### Task material:
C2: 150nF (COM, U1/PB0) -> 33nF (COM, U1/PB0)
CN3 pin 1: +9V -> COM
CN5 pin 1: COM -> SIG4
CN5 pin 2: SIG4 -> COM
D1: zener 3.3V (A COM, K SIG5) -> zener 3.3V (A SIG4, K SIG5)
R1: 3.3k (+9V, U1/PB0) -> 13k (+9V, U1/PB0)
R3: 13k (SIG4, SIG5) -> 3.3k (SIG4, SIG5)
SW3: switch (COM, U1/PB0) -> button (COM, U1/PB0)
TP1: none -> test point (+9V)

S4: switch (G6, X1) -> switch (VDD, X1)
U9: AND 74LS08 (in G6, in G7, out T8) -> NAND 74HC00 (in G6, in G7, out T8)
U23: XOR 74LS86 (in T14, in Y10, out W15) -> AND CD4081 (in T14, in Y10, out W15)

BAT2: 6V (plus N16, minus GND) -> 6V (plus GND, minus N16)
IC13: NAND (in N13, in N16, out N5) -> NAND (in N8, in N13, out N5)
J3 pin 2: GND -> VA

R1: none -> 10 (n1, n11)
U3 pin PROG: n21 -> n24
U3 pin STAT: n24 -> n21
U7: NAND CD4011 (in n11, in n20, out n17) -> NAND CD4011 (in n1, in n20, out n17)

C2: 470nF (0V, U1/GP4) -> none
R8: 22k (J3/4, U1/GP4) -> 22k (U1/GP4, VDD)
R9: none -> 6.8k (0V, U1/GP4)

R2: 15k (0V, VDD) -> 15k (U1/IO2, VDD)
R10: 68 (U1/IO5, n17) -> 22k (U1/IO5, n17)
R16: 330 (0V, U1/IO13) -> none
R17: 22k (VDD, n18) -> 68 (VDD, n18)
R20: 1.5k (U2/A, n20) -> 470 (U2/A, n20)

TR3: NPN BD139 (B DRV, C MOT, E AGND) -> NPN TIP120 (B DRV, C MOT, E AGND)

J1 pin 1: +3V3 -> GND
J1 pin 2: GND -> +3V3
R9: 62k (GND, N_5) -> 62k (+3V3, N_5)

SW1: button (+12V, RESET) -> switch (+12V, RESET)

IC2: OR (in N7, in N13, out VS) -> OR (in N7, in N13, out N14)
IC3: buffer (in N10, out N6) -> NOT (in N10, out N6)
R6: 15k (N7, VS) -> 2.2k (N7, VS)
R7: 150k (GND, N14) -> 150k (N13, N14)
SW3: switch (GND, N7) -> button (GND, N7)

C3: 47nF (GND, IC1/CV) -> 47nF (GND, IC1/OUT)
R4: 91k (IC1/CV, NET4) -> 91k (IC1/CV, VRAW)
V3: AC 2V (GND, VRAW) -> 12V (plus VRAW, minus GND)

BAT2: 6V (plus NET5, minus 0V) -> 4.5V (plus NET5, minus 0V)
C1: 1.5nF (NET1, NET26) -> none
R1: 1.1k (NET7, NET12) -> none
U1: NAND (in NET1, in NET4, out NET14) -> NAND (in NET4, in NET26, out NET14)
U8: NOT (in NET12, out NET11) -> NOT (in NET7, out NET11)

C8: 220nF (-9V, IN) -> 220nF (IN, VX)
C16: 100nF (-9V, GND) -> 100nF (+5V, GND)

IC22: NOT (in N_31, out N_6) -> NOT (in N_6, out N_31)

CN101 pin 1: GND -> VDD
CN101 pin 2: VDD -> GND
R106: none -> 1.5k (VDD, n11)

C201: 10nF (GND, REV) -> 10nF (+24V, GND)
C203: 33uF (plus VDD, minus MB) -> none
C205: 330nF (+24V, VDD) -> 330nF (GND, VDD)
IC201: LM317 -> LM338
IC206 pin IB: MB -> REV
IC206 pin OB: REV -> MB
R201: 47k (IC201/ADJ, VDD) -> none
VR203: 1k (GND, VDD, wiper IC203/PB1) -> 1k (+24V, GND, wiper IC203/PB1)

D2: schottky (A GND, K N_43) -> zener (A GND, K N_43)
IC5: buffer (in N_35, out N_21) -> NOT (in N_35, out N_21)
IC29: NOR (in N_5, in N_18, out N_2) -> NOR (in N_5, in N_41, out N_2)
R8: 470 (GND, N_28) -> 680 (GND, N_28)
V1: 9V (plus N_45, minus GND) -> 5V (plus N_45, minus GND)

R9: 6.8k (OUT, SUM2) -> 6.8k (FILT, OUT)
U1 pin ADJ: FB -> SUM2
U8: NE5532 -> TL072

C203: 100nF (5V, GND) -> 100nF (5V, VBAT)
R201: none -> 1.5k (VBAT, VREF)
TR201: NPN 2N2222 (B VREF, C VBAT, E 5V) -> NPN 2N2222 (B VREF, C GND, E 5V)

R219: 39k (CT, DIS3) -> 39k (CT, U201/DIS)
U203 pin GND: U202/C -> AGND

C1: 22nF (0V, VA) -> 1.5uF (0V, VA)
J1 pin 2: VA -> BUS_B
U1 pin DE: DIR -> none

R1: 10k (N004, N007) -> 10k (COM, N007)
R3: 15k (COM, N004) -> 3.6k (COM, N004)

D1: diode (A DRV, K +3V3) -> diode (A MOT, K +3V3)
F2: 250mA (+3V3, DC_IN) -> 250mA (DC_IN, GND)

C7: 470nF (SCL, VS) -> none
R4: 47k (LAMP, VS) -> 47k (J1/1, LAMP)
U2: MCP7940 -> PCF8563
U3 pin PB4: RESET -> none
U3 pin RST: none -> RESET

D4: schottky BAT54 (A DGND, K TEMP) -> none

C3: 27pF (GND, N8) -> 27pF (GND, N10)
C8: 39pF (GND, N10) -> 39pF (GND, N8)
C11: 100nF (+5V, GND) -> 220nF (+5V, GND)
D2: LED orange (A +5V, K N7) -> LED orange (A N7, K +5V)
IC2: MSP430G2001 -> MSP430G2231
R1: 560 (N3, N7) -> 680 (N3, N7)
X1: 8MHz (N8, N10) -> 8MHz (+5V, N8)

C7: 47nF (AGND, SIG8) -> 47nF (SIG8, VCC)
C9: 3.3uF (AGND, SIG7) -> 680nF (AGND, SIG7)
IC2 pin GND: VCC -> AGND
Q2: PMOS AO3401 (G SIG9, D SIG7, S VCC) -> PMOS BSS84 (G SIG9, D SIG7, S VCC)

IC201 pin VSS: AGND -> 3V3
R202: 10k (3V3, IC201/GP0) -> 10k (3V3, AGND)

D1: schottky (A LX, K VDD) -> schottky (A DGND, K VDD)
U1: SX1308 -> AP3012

### Exercise brief:
Each line of the listing is to be repeated without alteration.

### Exercise response:
C2: 150nF (COM, U1/PB0) -> 33nF (COM, U1/PB0)
CN3 pin 1: +9V -> COM
CN5 pin 1: COM -> SIG4
CN5 pin 2: SIG4 -> COM
D1: zener 3.3V (A COM, K SIG5) -> zener 3.3V (A SIG4, K SIG5)
R1: 3.3k (+9V, U1/PB0) -> 13k (+9V, U1/PB0)
R3: 13k (SIG4, SIG5) -> 3.3k (SIG4, SIG5)
SW3: switch (COM, U1/PB0) -> button (COM, U1/PB0)
TP1: none -> test point (+9V)

S4: switch (G6, X1) -> switch (VDD, X1)
U9: AND 74LS08 (in G6, in G7, out T8) -> NAND 74HC00 (in G6, in G7, out T8)
U23: XOR 74LS86 (in T14, in Y10, out W15) -> AND CD4081 (in T14, in Y10, out W15)

BAT2: 6V (plus N16, minus GND) -> 6V (plus GND, minus N16)
IC13: NAND (in N13, in N16, out N5) -> NAND (in N8, in N13, out N5)
J3 pin 2: GND -> VA

R1: none -> 10 (n1, n11)
U3 pin PROG: n21 -> n24
U3 pin STAT: n24 -> n21
U7: NAND CD4011 (in n11, in n20, out n17) -> NAND CD4011 (in n1, in n20, out n17)

C2: 470nF (0V, U1/GP4) -> none
R8: 22k (J3/4, U1/GP4) -> 22k (U1/GP4, VDD)
R9: none -> 6.8k (0V, U1/GP4)

R2: 15k (0V, VDD) -> 15k (U1/IO2, VDD)
R10: 68 (U1/IO5, n17) -> 22k (U1/IO5, n17)
R16: 330 (0V, U1/IO13) -> none
R17: 22k (VDD, n18) -> 68 (VDD, n18)
R20: 1.5k (U2/A, n20) -> 470 (U2/A, n20)

TR3: NPN BD139 (B DRV, C MOT, E AGND) -> NPN TIP120 (B DRV, C MOT, E AGND)

J1 pin 1: +3V3 -> GND
J1 pin 2: GND -> +3V3
R9: 62k (GND, N_5) -> 62k (+3V3, N_5)

SW1: button (+12V, RESET) -> switch (+12V, RESET)

IC2: OR (in N7, in N13, out VS) -> OR (in N7, in N13, out N14)
IC3: buffer (in N10, out N6) -> NOT (in N10, out N6)
R6: 15k (N7, VS) -> 2.2k (N7, VS)
R7: 150k (GND, N14) -> 150k (N13, N14)
SW3: switch (GND, N7) -> button (GND, N7)

C3: 47nF (GND, IC1/CV) -> 47nF (GND, IC1/OUT)
R4: 91k (IC1/CV, NET4) -> 91k (IC1/CV, VRAW)
V3: AC 2V (GND, VRAW) -> 12V (plus VRAW, minus GND)

BAT2: 6V (plus NET5, minus 0V) -> 4.5V (plus NET5, minus 0V)
C1: 1.5nF (NET1, NET26) -> none
R1: 1.1k (NET7, NET12) -> none
U1: NAND (in NET1, in NET4, out NET14) -> NAND (in NET4, in NET26, out NET14)
U8: NOT (in NET12, out NET11) -> NOT (in NET7, out NET11)

C8: 220nF (-9V, IN) -> 220nF (IN, VX)
C16: 100nF (-9V, GND) -> 100nF (+5V, GND)

IC22: NOT (in N_31, out N_6) -> NOT (in N_6, out N_31)

CN101 pin 1: GND -> VDD
CN101 pin 2: VDD -> GND
R106: none -> 1.5k (VDD, n11)

C201: 10nF (GND, REV) -> 10nF (+24V, GND)
C203: 33uF (plus VDD, minus MB) -> none
C205: 330nF (+24V, VDD) -> 330nF (GND, VDD)
IC201: LM317 -> LM338
IC206 pin IB: MB -> REV
IC206 pin OB: REV -> MB
R201: 47k (IC201/ADJ, VDD) -> none
VR203: 1k (GND, VDD, wiper IC203/PB1) -> 1k (+24V, GND, wiper IC203/PB1)

D2: schottky (A GND, K N_43) -> zener (A GND, K N_43)
IC5: buffer (in N_35, out N_21) -> NOT (in N_35, out N_21)
IC29: NOR (in N_5, in N_18, out N_2) -> NOR (in N_5, in N_41, out N_2)
R8: 470 (GND, N_28) -> 680 (GND, N_28)
V1: 9V (plus N_45, minus GND) -> 5V (plus N_45, minus GND)

R9: 6.8k (OUT, SUM2) -> 6.8k (FILT, OUT)
U1 pin ADJ: FB -> SUM2
U8: NE5532 -> TL072

C203: 100nF (5V, GND) -> 100nF (5V, VBAT)
R201: none -> 1.5k (VBAT, VREF)
TR201: NPN 2N2222 (B VREF, C VBAT, E 5V) -> NPN 2N2222 (B VREF, C GND, E 5V)

R219: 39k (CT, DIS3) -> 39k (CT, U201/DIS)
U203 pin GND: U202/C -> AGND

C1: 22nF (0V, VA) -> 1.5uF (0V, VA)
J1 pin 2: VA -> BUS_B
U1 pin DE: DIR -> none

R1: 10k (N004, N007) -> 10k (COM, N007)
R3: 15k (COM, N004) -> 3.6k (COM, N004)

D1: diode (A DRV, K +3V3) -> diode (A MOT, K +3V3)
F2: 250mA (+3V3, DC_IN) -> 250mA (DC_IN, GND)

C7: 470nF (SCL, VS) -> none
R4: 47k (LAMP, VS) -> 47k (J1/1, LAMP)
U2: MCP7940 -> PCF8563
U3 pin PB4: RESET -> none
U3 pin RST: none -> RESET

D4: schottky BAT54 (A DGND, K TEMP) -> none

C3: 27pF (GND, N8) -> 27pF (GND, N10)
C8: 39pF (GND, N10) -> 39pF (GND, N8)
C11: 100nF (+5V, GND) -> 220nF (+5V, GND)
D2: LED orange (A +5V, K N7) -> LED orange (A N7, K +5V)
IC2: MSP430G2001 -> MSP430G2231
R1: 560 (N3, N7) -> 680 (N3, N7)
X1: 8MHz (N8, N10) -> 8MHz (+5V, N8)

C7: 47nF (AGND, SIG8) -> 47nF (SIG8, VCC)
C9: 3.3uF (AGND, SIG7) -> 680nF (AGND, SIG7)
IC2 pin GND: VCC -> AGND
Q2: PMOS AO3401 (G SIG9, D SIG7, S VCC) -> PMOS BSS84 (G SIG9, D SIG7, S VCC)

IC201 pin VSS: AGND -> 3V3
R202: 10k (3V3, IC201/GP0) -> 10k (3V3, AGND)

D1: schottky (A LX, K VDD) -> schottky (A DGND, K VDD)
U1: SX1308 -> AP3012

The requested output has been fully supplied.